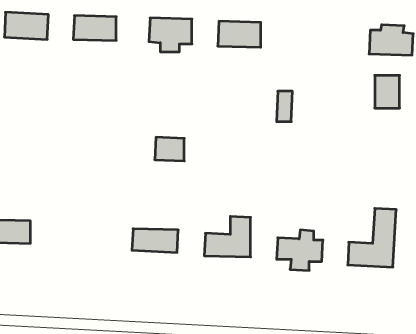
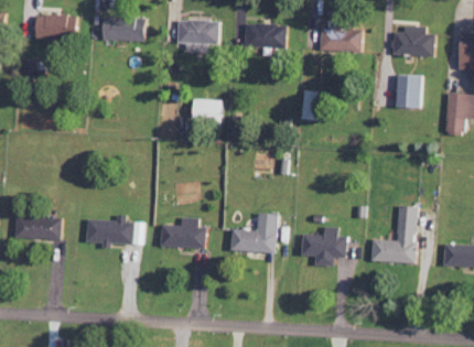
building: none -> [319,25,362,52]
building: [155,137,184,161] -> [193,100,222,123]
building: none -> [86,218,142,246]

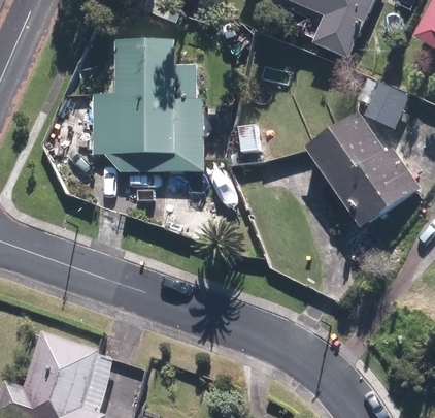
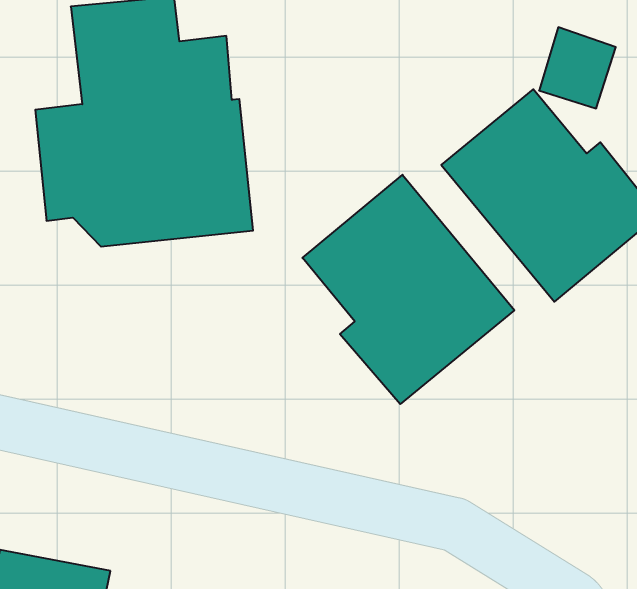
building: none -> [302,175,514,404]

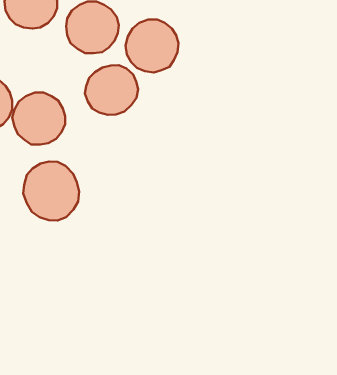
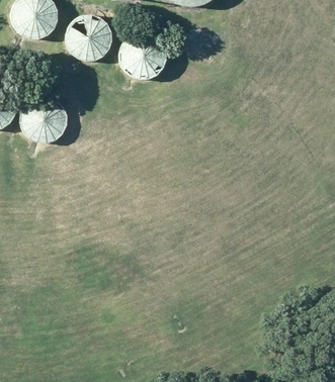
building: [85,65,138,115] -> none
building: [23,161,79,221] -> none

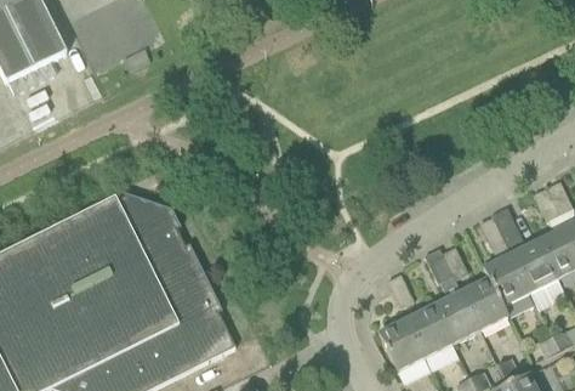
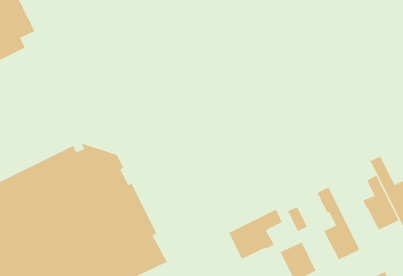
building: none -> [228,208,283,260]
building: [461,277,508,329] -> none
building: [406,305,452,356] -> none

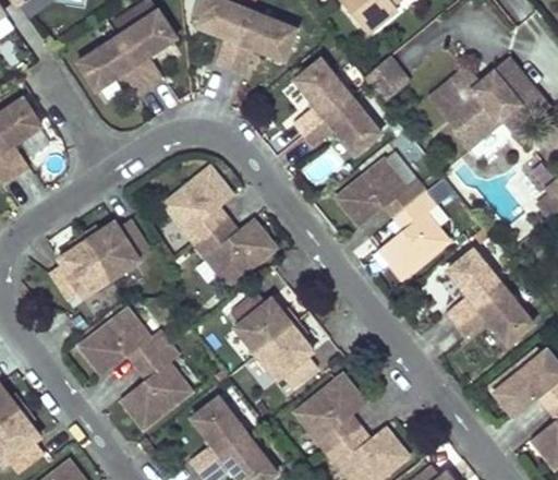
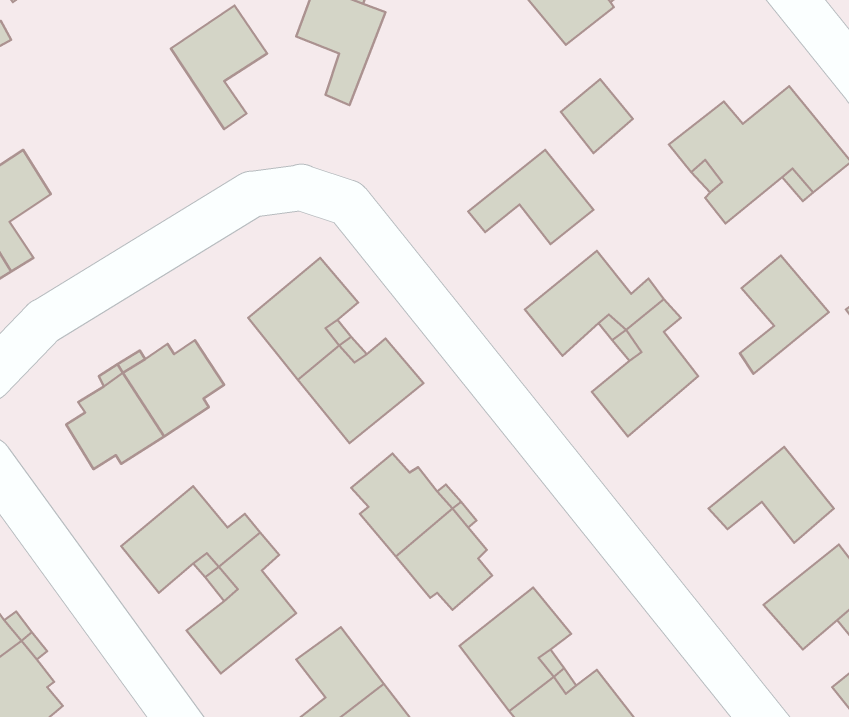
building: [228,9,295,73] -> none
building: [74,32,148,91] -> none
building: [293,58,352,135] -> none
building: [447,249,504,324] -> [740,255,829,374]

### [Exercise prompt]
Write out every line of the listing exactly as written, and leave the pictures out.

### [Answer for the task]
building: none -> [319,25,362,52]
building: [155,137,184,161] -> [193,100,222,123]
building: none -> [86,218,142,246]

building: none -> [302,175,514,404]

building: [85,65,138,115] -> none
building: [23,161,79,221] -> none

building: none -> [228,208,283,260]
building: [461,277,508,329] -> none
building: [406,305,452,356] -> none

building: [228,9,295,73] -> none
building: [74,32,148,91] -> none
building: [293,58,352,135] -> none
building: [447,249,504,324] -> [740,255,829,374]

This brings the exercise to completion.